→ Supplied material
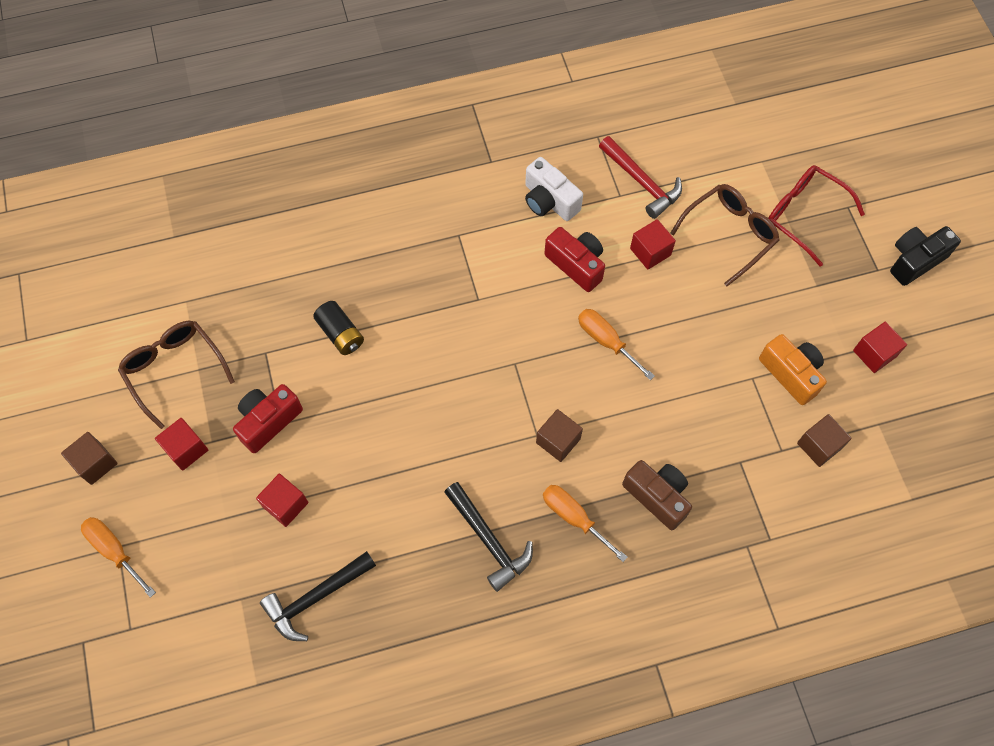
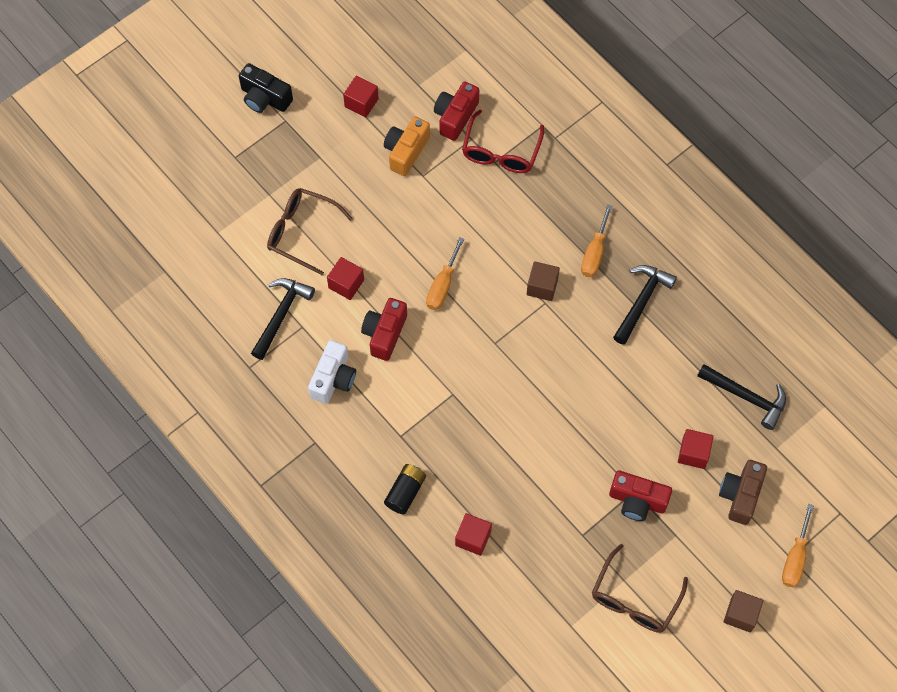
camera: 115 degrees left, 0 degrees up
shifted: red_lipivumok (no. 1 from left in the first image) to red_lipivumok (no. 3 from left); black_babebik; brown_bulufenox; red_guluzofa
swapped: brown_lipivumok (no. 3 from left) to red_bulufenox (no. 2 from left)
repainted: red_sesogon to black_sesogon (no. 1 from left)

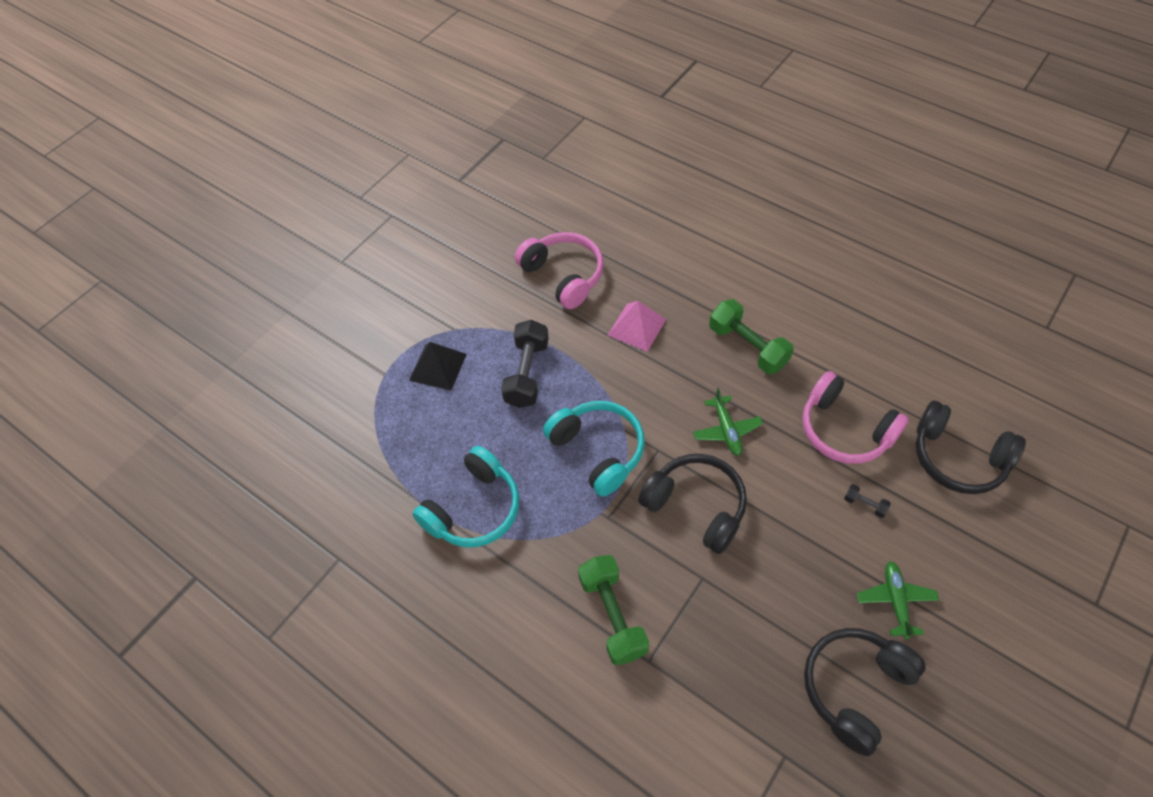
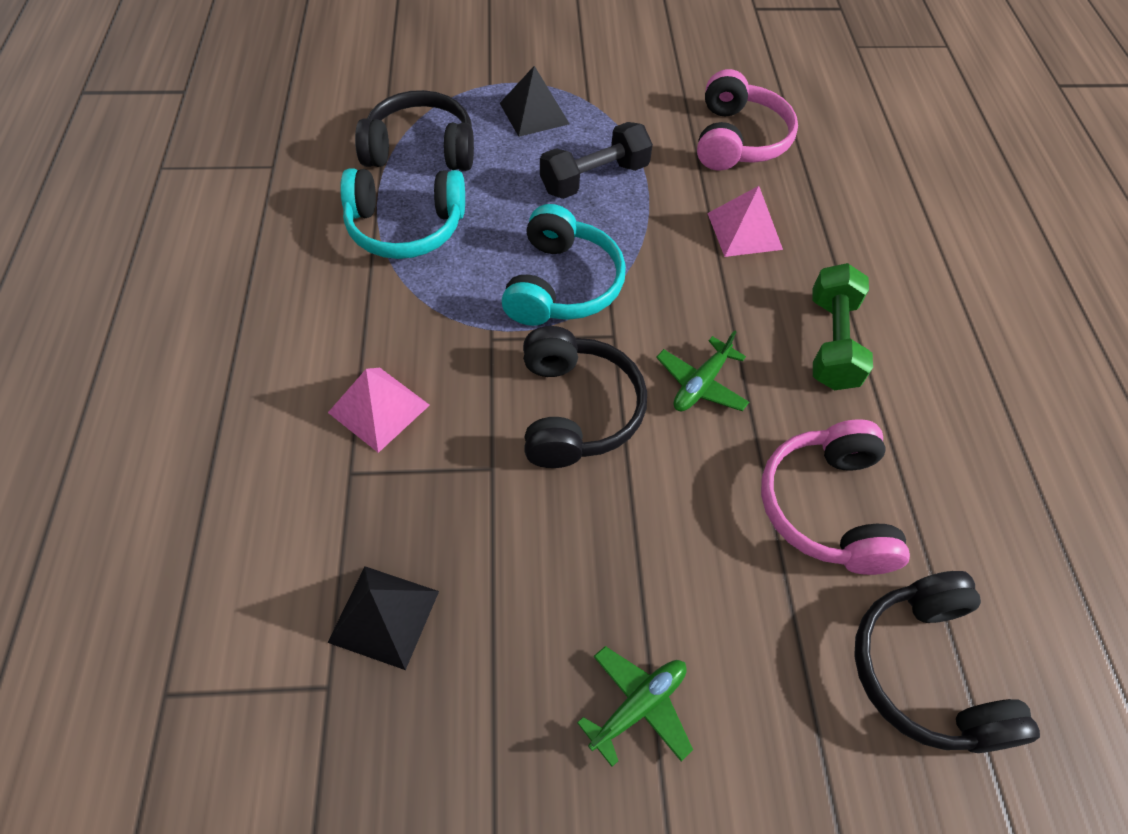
camera: 45 degrees right, 0 degrees up
gone: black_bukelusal (no. 2 from left)
new: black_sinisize (no. 1 from left)
shifted: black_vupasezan (no. 2 from left in the first image) to black_vupasezan (no. 1 from left)
swapped: green_bukelusal (no. 1 from left) to pink_sinisize (no. 1 from left)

→ What this task involves
Restate exactly the lines that start at the "shifted: red_lipivumok (no." line and end with the last line of the material above, leaving out the pictures.

→ Written reply
shifted: red_lipivumok (no. 1 from left in the first image) to red_lipivumok (no. 3 from left); black_babebik; brown_bulufenox; red_guluzofa
swapped: brown_lipivumok (no. 3 from left) to red_bulufenox (no. 2 from left)
repainted: red_sesogon to black_sesogon (no. 1 from left)

camera: 45 degrees right, 0 degrees up
gone: black_bukelusal (no. 2 from left)
new: black_sinisize (no. 1 from left)
shifted: black_vupasezan (no. 2 from left in the first image) to black_vupasezan (no. 1 from left)
swapped: green_bukelusal (no. 1 from left) to pink_sinisize (no. 1 from left)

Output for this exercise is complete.